Below are records to reproduce in full; copy them exactly but keep the pictures out.

--------------------------------

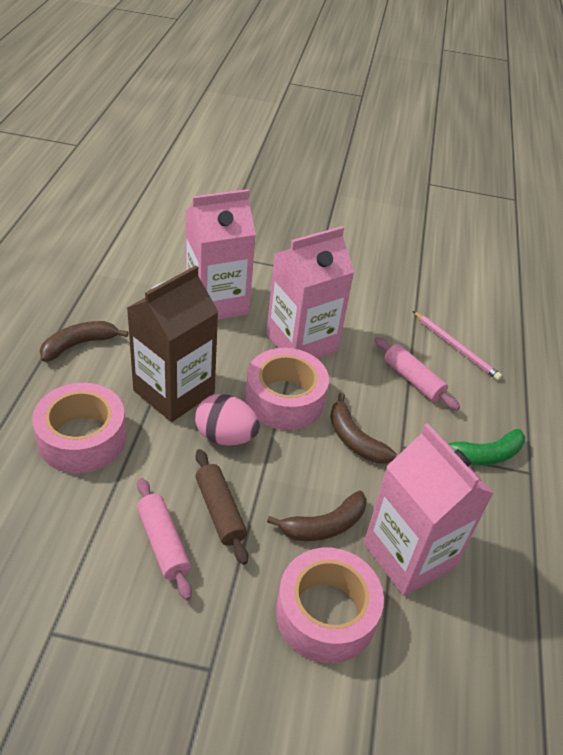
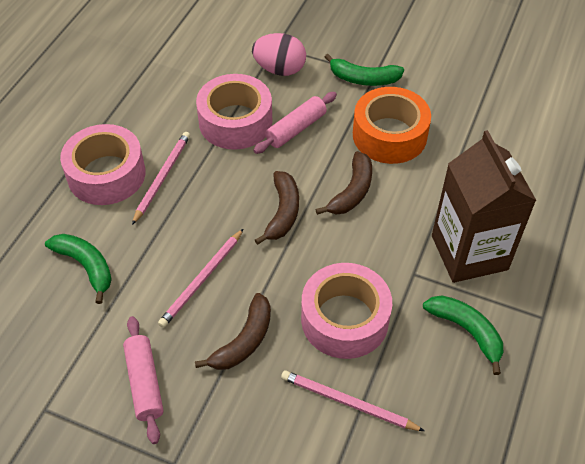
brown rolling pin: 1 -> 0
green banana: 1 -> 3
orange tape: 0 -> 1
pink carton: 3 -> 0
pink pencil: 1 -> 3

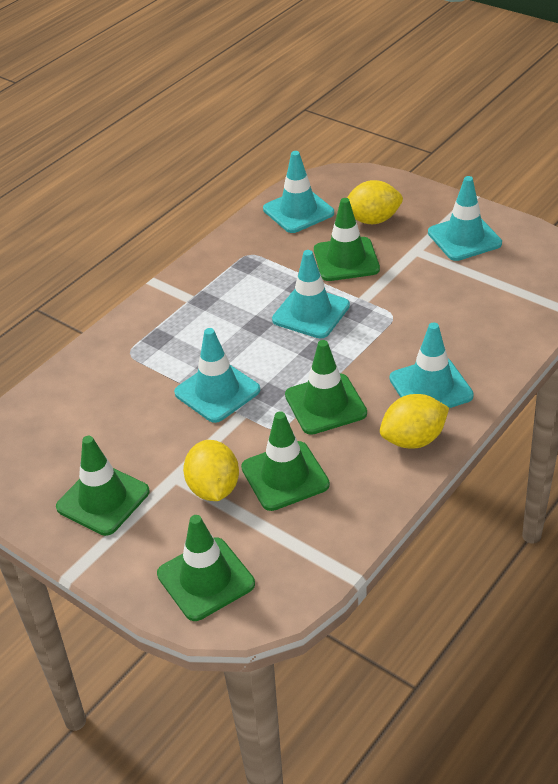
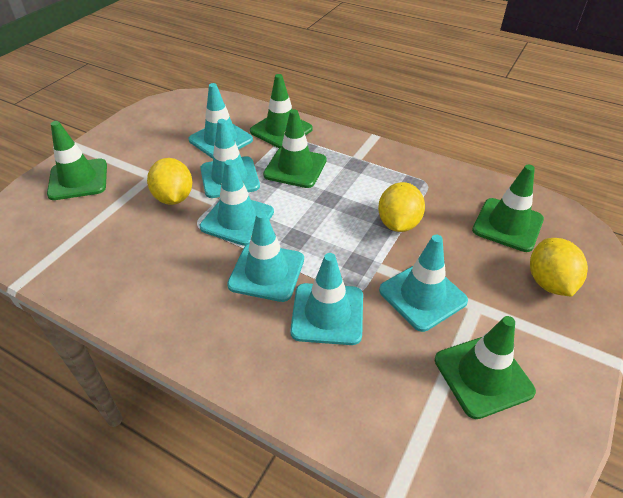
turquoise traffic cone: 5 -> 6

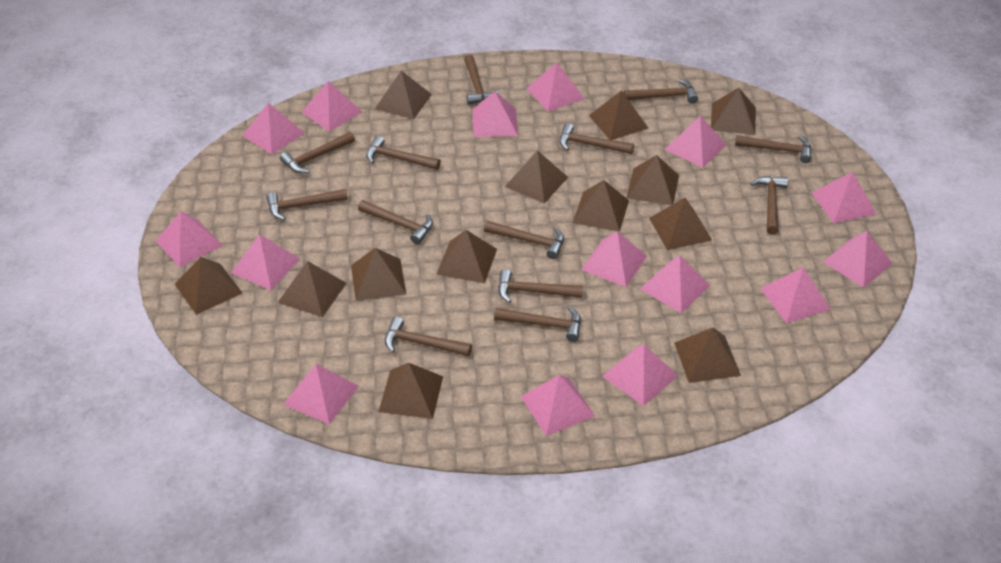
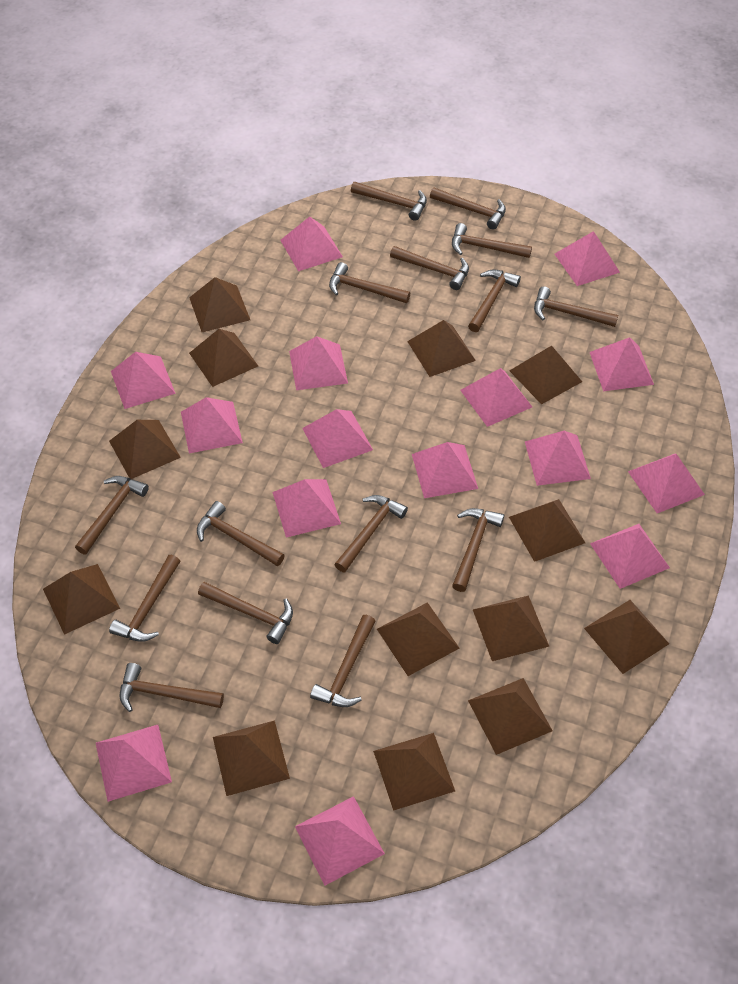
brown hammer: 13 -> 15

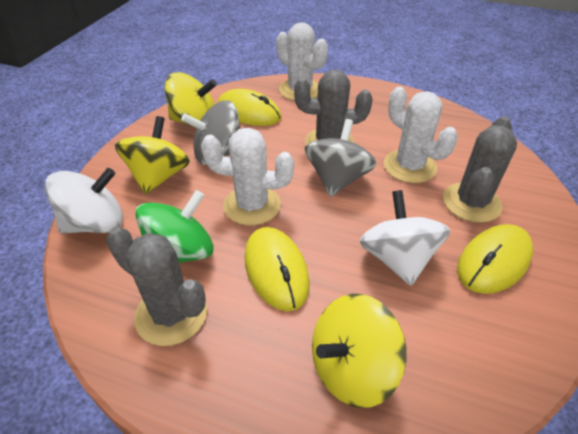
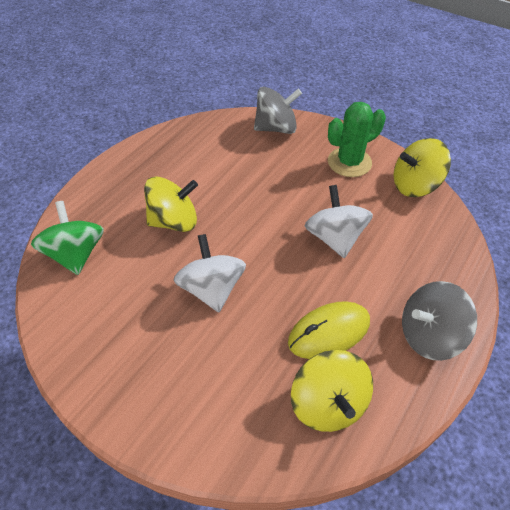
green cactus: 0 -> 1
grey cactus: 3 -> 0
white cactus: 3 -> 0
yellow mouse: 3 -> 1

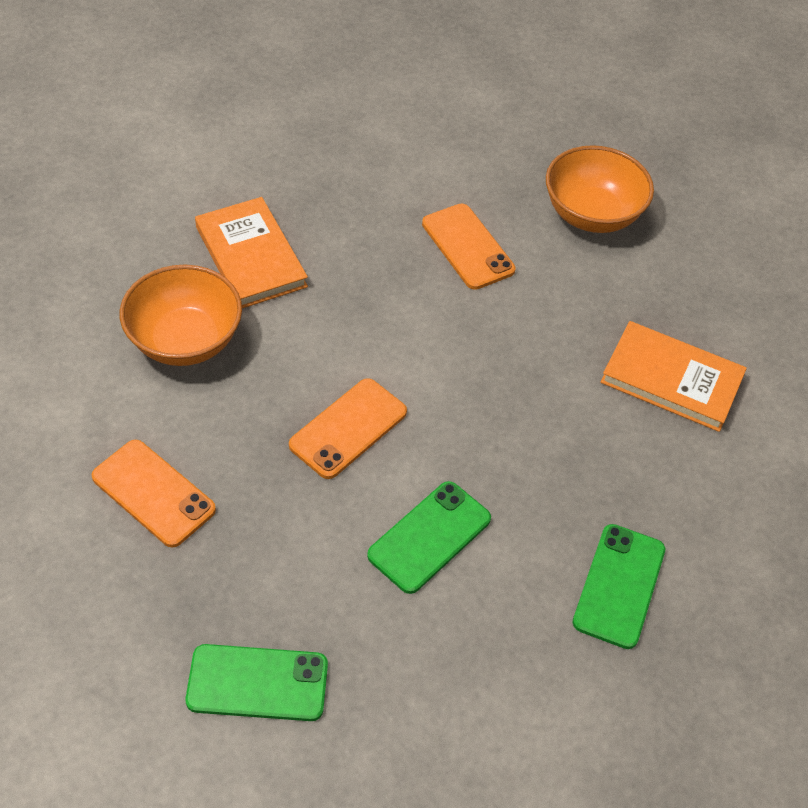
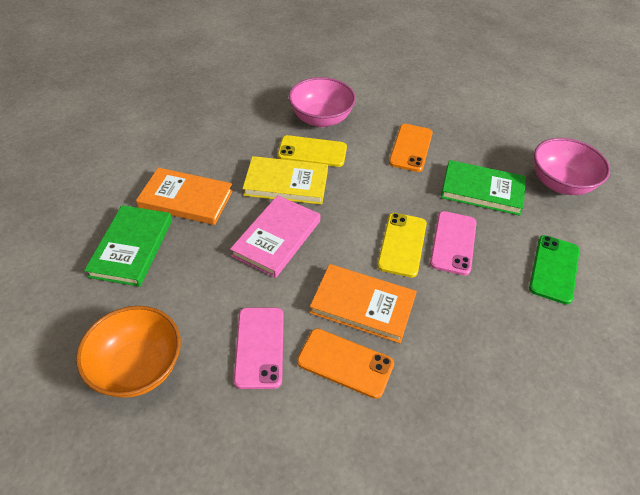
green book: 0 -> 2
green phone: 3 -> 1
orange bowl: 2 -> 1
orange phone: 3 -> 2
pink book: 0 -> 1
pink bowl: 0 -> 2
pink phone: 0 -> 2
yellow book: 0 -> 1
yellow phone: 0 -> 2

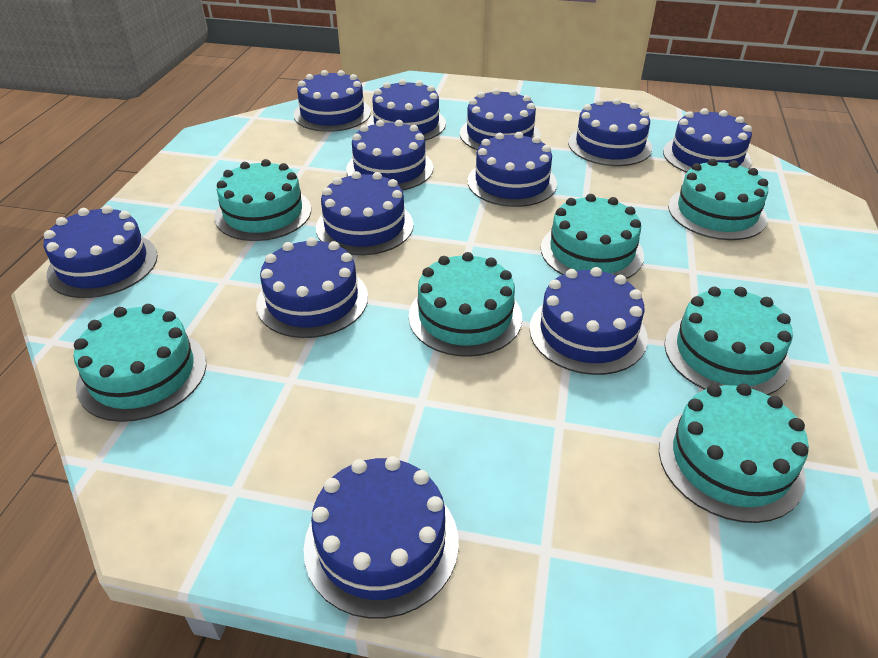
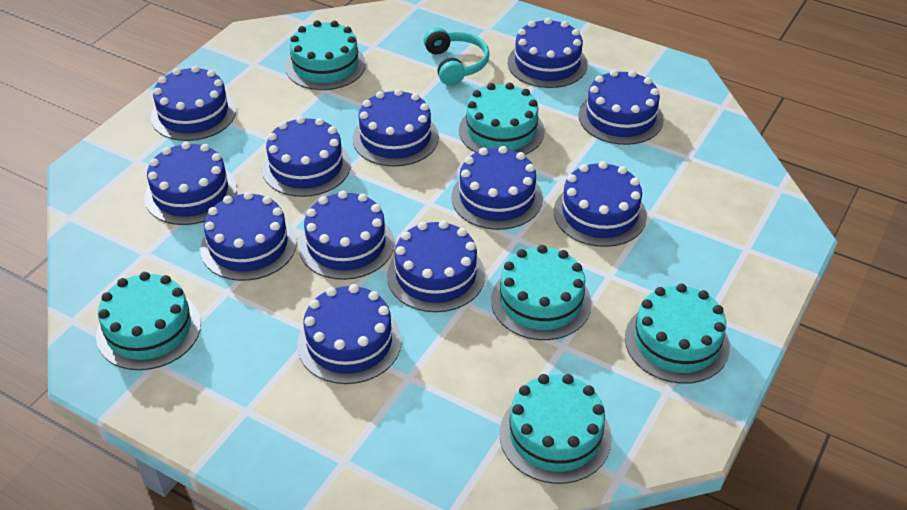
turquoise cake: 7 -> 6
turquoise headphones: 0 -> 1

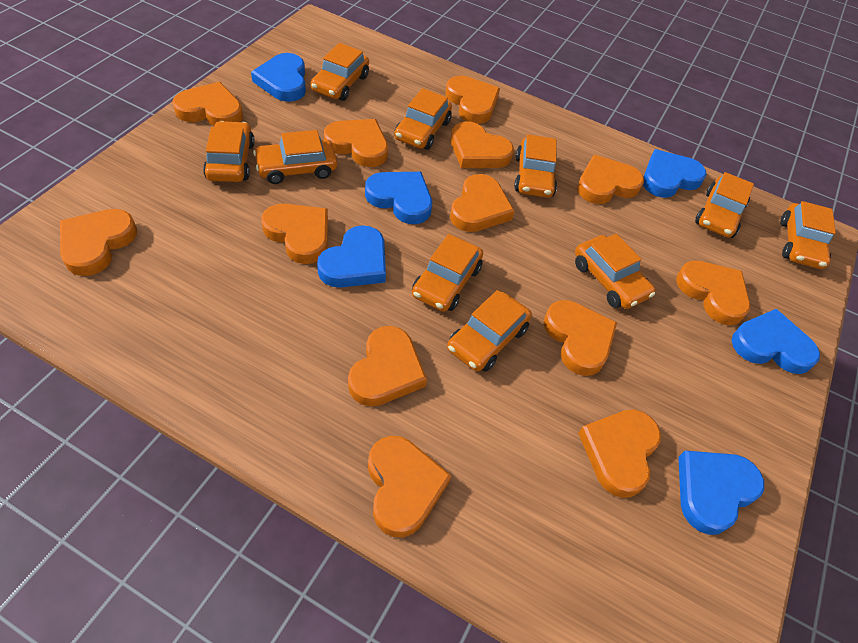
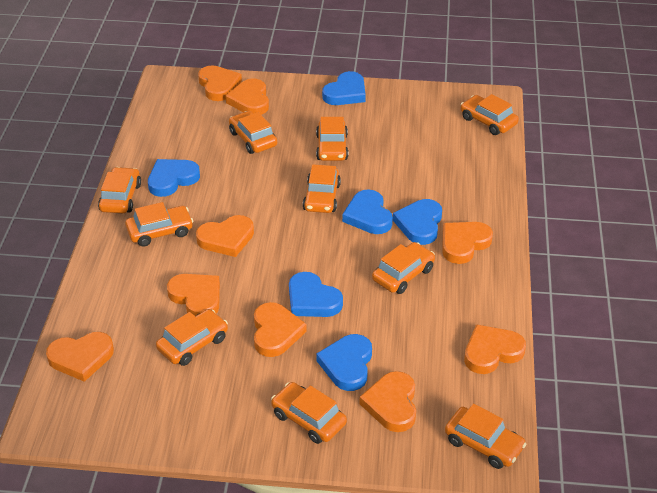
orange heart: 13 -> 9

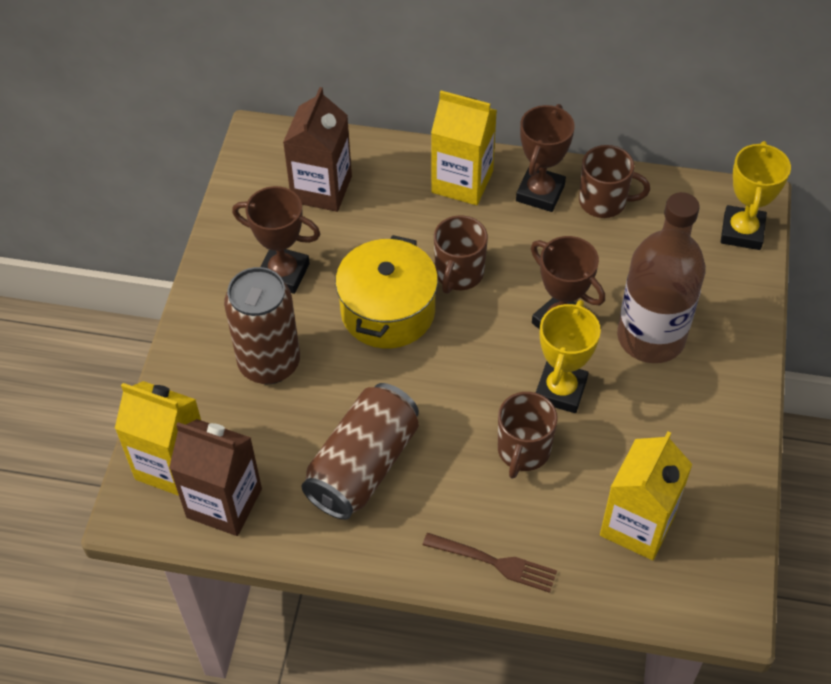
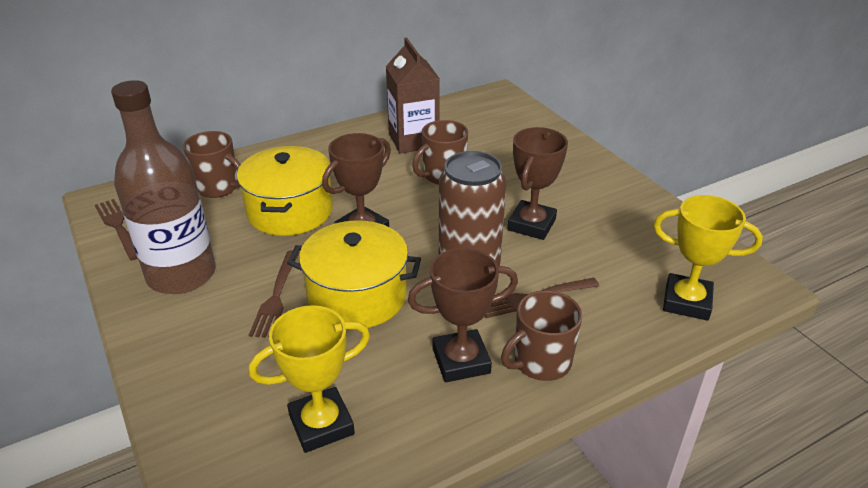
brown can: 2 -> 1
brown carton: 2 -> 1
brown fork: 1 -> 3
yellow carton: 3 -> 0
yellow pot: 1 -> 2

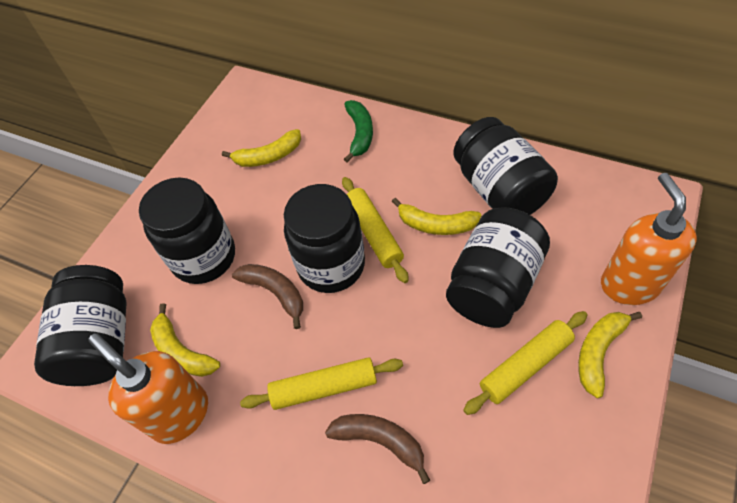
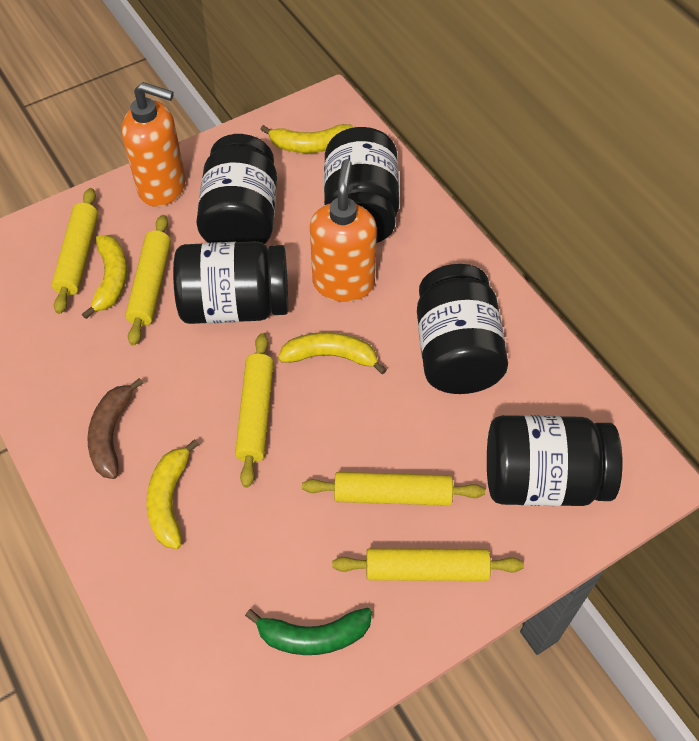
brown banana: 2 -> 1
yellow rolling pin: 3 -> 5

--------------------------------

• Exercise solution
brown rolling pin: 1 -> 0
green banana: 1 -> 3
orange tape: 0 -> 1
pink carton: 3 -> 0
pink pencil: 1 -> 3

turquoise traffic cone: 5 -> 6

brown hammer: 13 -> 15

green cactus: 0 -> 1
grey cactus: 3 -> 0
white cactus: 3 -> 0
yellow mouse: 3 -> 1

green book: 0 -> 2
green phone: 3 -> 1
orange bowl: 2 -> 1
orange phone: 3 -> 2
pink book: 0 -> 1
pink bowl: 0 -> 2
pink phone: 0 -> 2
yellow book: 0 -> 1
yellow phone: 0 -> 2

turquoise cake: 7 -> 6
turquoise headphones: 0 -> 1

orange heart: 13 -> 9

brown can: 2 -> 1
brown carton: 2 -> 1
brown fork: 1 -> 3
yellow carton: 3 -> 0
yellow pot: 1 -> 2

brown banana: 2 -> 1
yellow rolling pin: 3 -> 5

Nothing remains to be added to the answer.